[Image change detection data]

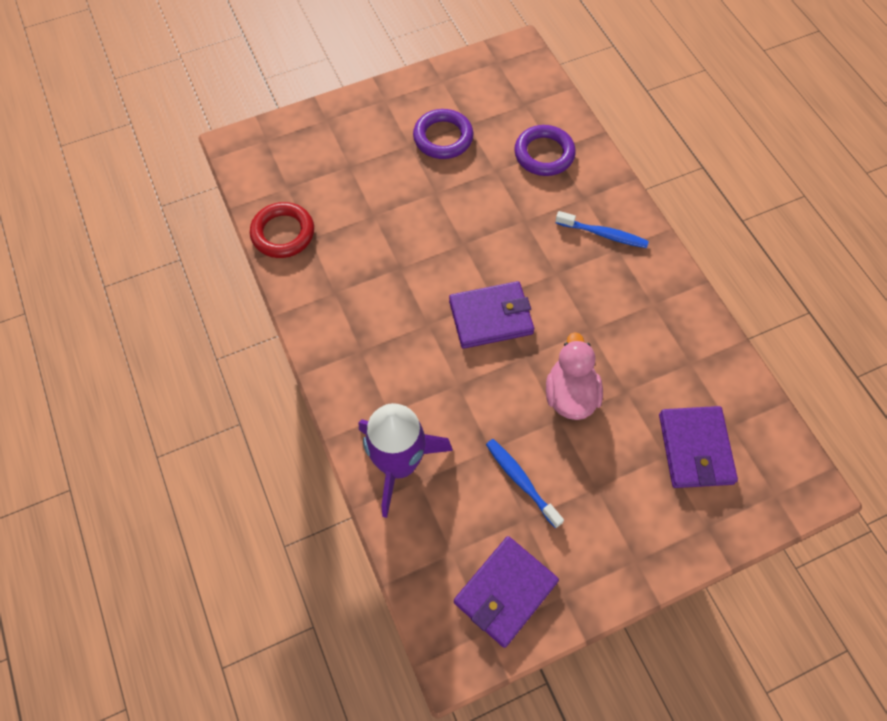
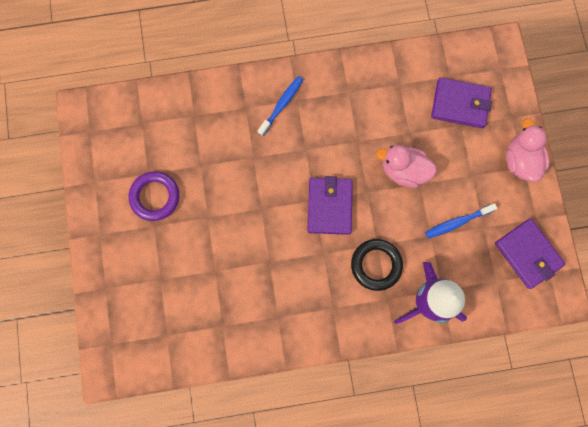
camera: 75 degrees left, 15 degrees up
(283, 233) = (211, 347): red ring -> none
(430, 389) = (376, 265): none -> black ring
(544, 154) = (196, 124): purple ring -> none
(644, 552) = (520, 160): none -> pink duck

→ **HOW TO COMPLETE THIS TASK**
Once you have identified the lines above that contain "none", copy each of them.

→ **OUTPUT FOR THIS EXERCISE**
(283, 233) = (211, 347): red ring -> none
(430, 389) = (376, 265): none -> black ring
(544, 154) = (196, 124): purple ring -> none
(644, 552) = (520, 160): none -> pink duck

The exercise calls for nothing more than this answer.